| Brief |
Starting at the line that contains "ENC3 pin GND: none -> GND", copy every line through the end of the records below exactly as written, leaving out pictures.

| Entries supplied |
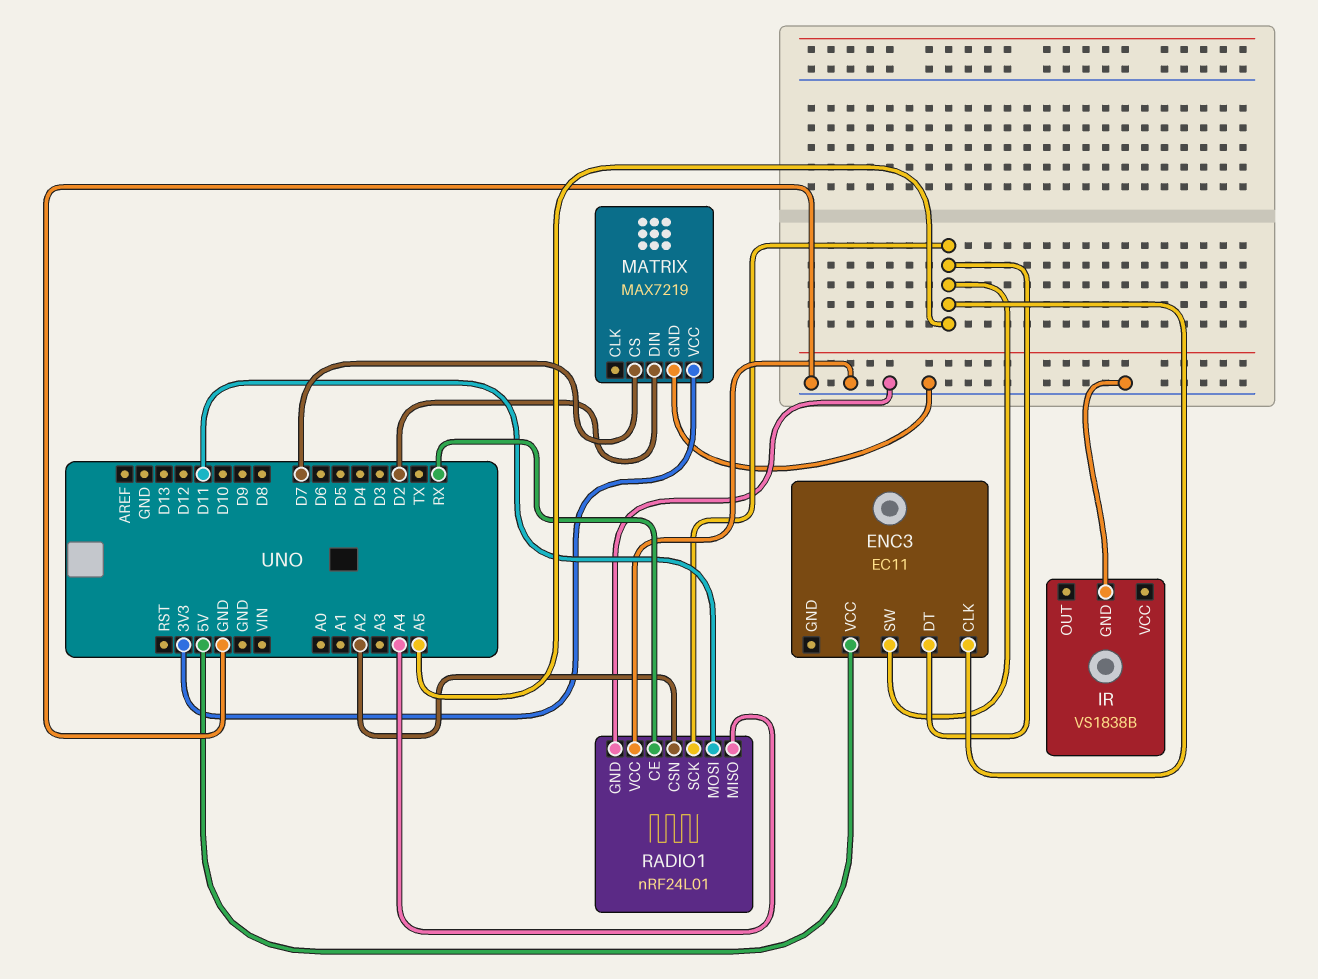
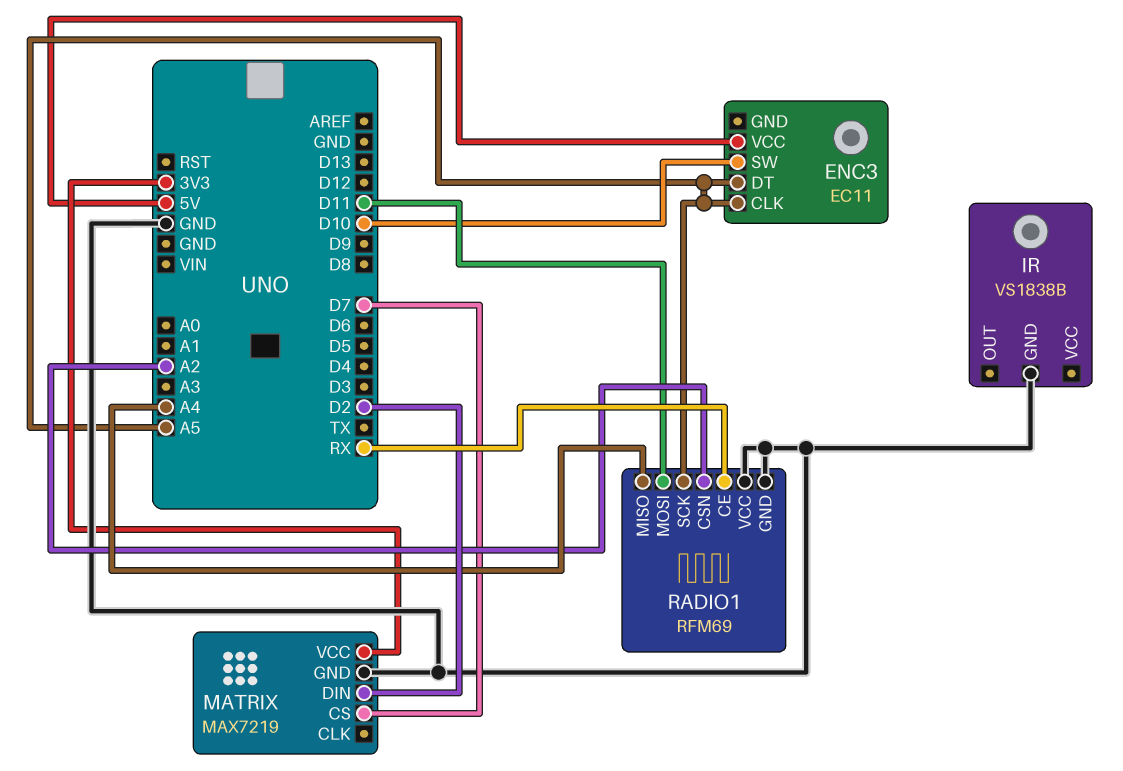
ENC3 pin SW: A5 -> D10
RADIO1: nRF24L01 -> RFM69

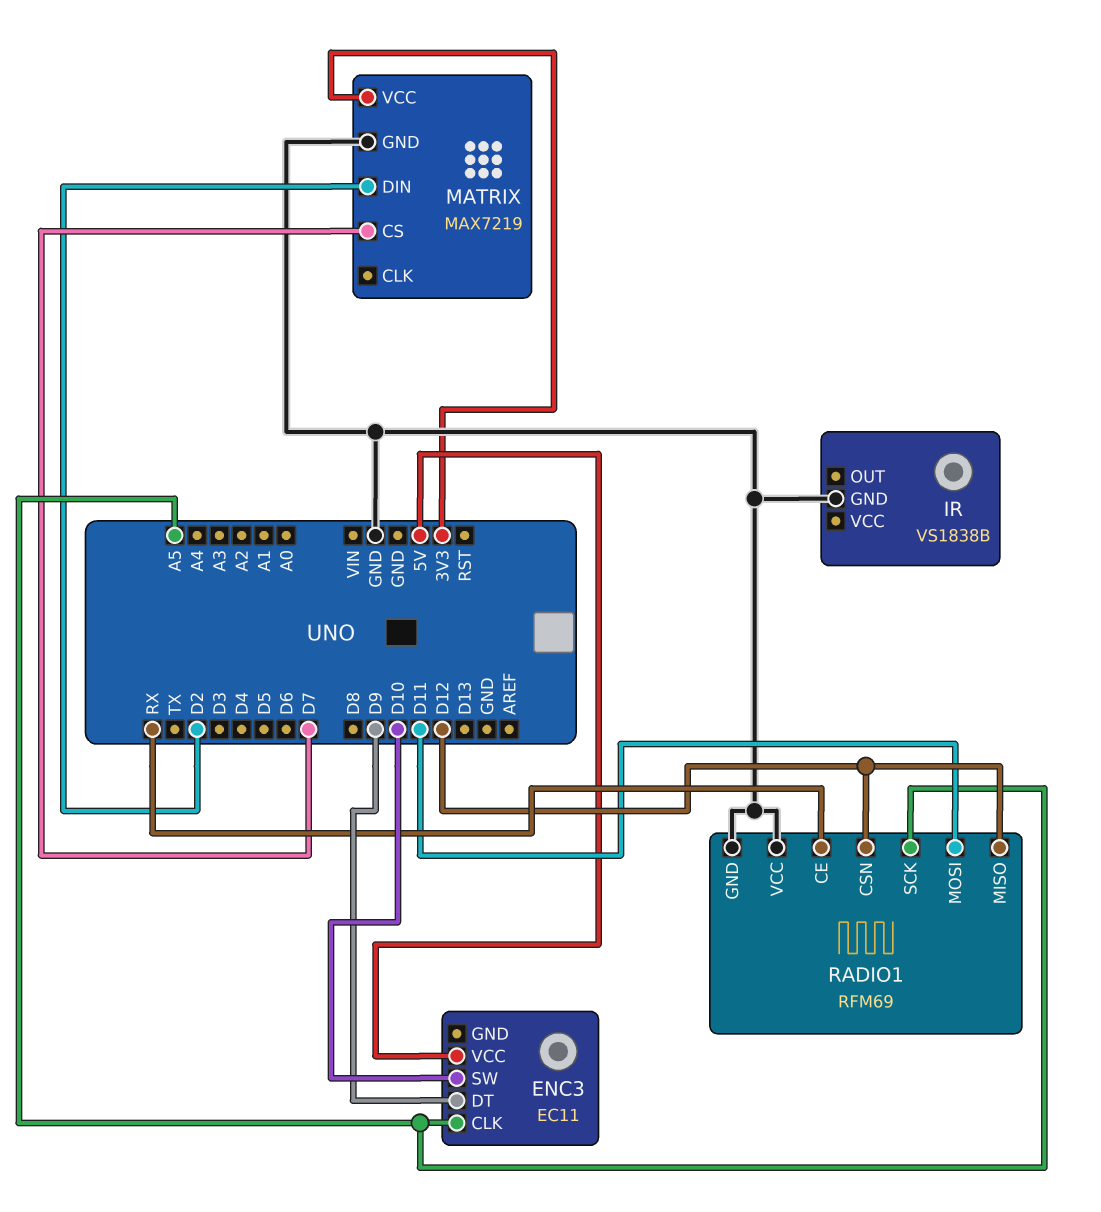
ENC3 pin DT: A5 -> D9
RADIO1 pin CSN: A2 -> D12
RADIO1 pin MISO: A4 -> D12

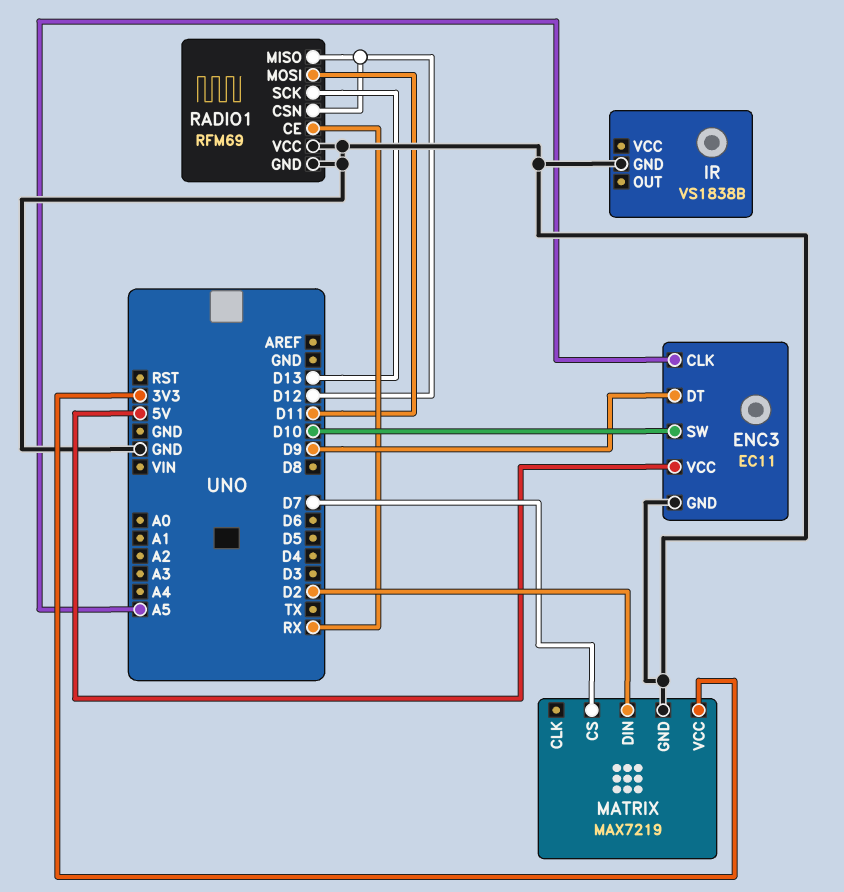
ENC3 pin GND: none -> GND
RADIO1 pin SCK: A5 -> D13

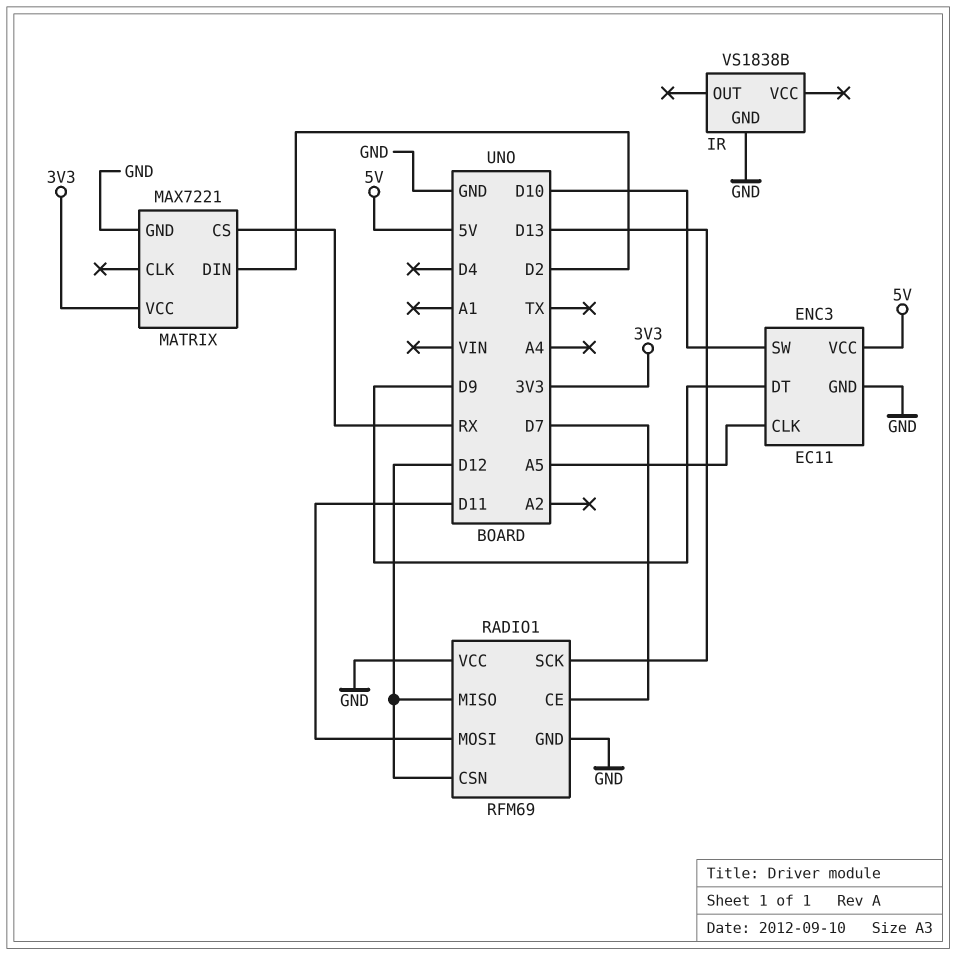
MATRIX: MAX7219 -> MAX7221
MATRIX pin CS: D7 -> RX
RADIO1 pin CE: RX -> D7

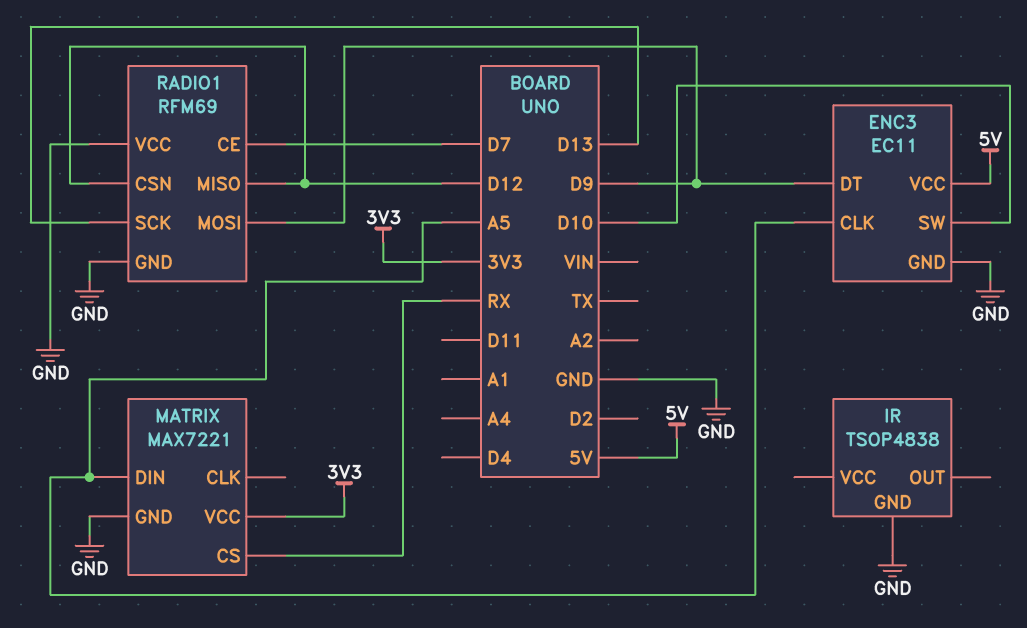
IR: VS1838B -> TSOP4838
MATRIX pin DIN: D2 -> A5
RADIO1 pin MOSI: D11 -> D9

| Result for this exercise |
ENC3 pin GND: none -> GND
RADIO1 pin SCK: A5 -> D13

MATRIX: MAX7219 -> MAX7221
MATRIX pin CS: D7 -> RX
RADIO1 pin CE: RX -> D7

IR: VS1838B -> TSOP4838
MATRIX pin DIN: D2 -> A5
RADIO1 pin MOSI: D11 -> D9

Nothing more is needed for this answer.